##### Data provided

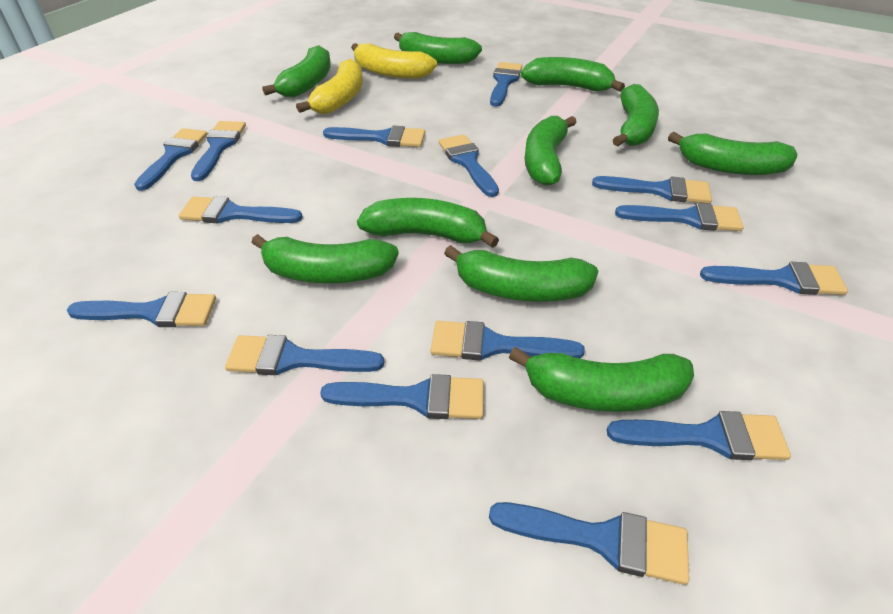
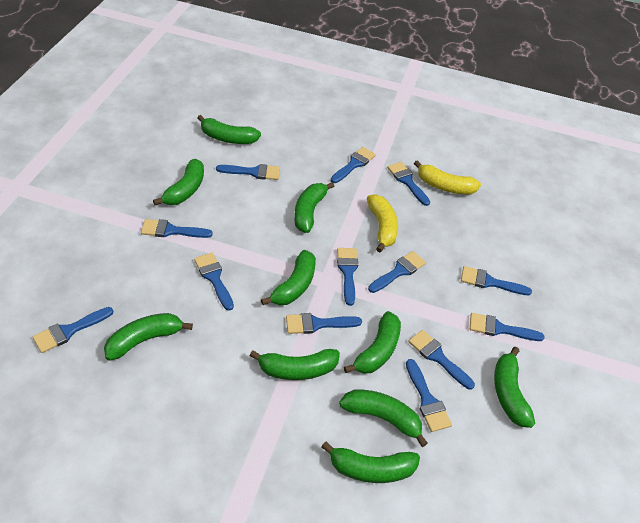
blue brush: 15 -> 13

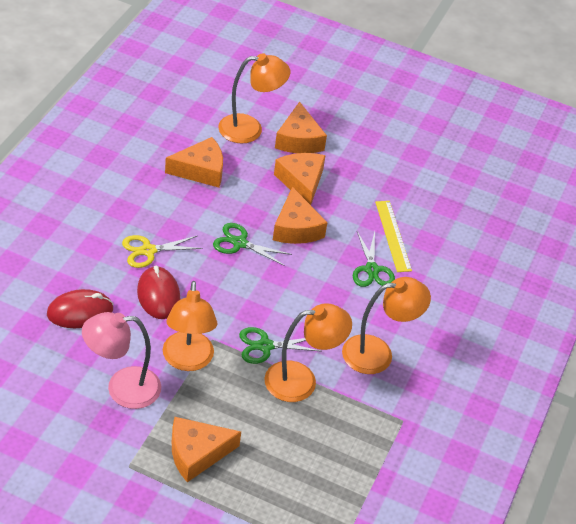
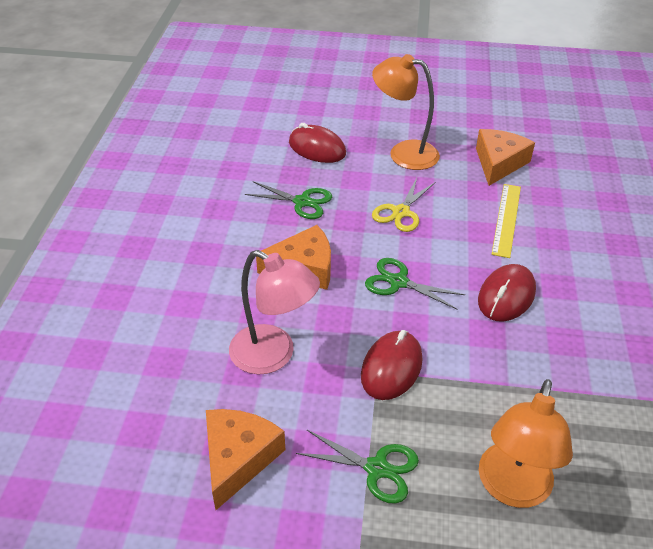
orange cheese: 5 -> 3
orange lamp: 4 -> 2
red mouse: 2 -> 3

##########

What you are asked to do
Return the complete material above exactly, with no picture.

Output of the exercise
blue brush: 15 -> 13

orange cheese: 5 -> 3
orange lamp: 4 -> 2
red mouse: 2 -> 3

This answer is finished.